• **Work to be completed**
The data must be given again exactly as written, with all images omitted.

• **Exercise data**
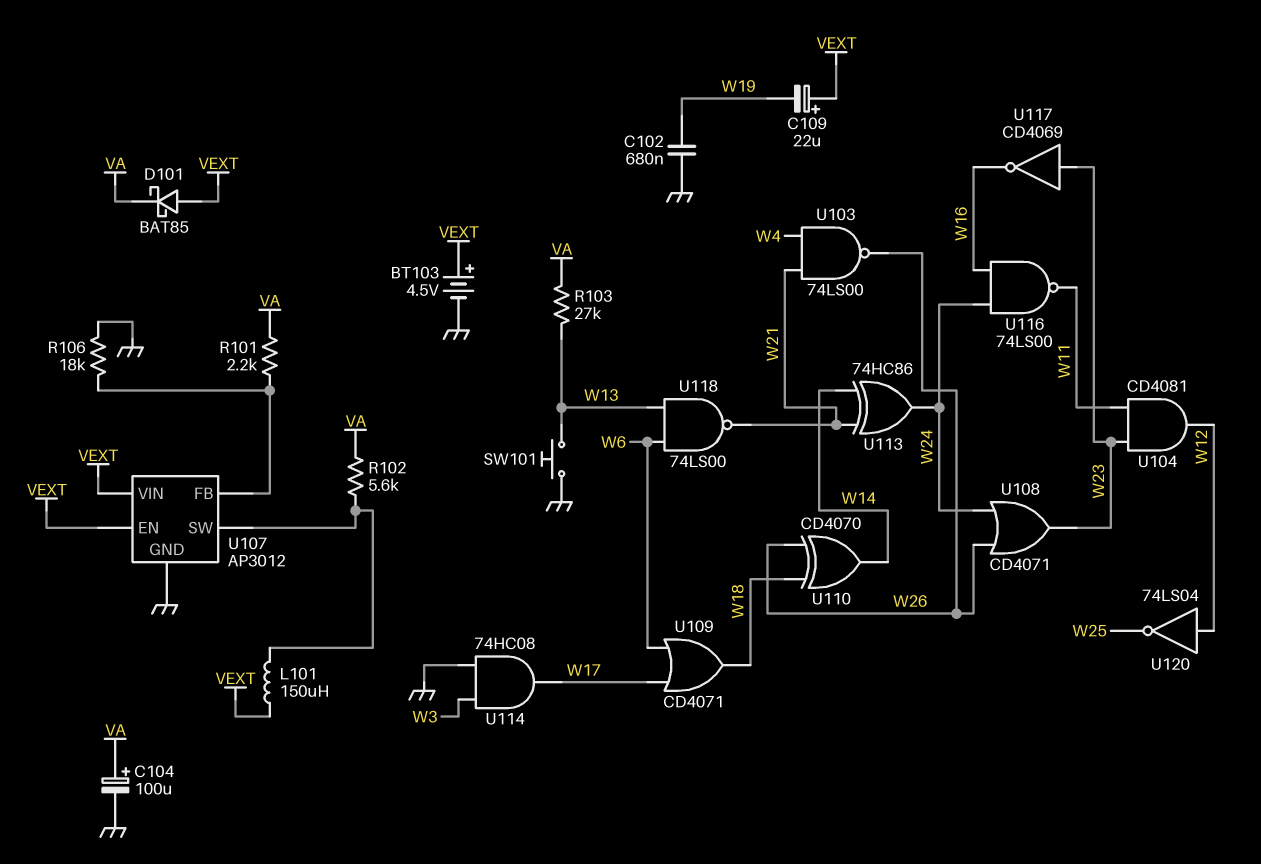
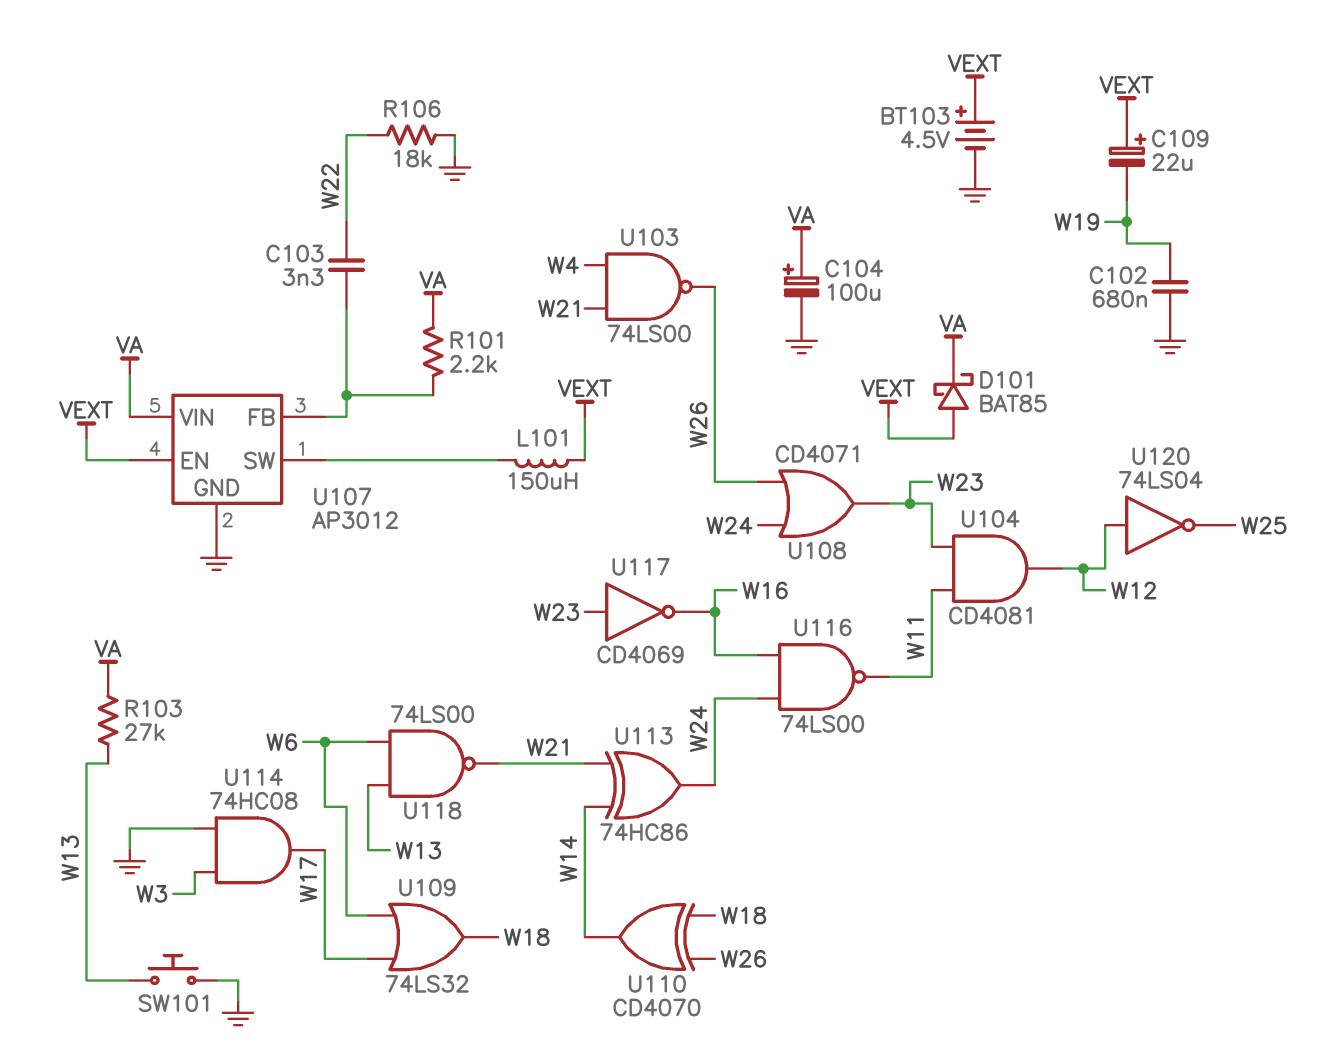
C103: none -> 3.3nF (U107/FB, W22)
R102: 5.6k (U107/SW, VA) -> none
R106: 18k (GND, U107/FB) -> 18k (GND, W22)
U107 pin VIN: VEXT -> VA
U109: OR CD4071 (in W6, in W17, out W18) -> OR 74LS32 (in W6, in W17, out W18)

• **Task response**
C103: none -> 3.3nF (U107/FB, W22)
R102: 5.6k (U107/SW, VA) -> none
R106: 18k (GND, U107/FB) -> 18k (GND, W22)
U107 pin VIN: VEXT -> VA
U109: OR CD4071 (in W6, in W17, out W18) -> OR 74LS32 (in W6, in W17, out W18)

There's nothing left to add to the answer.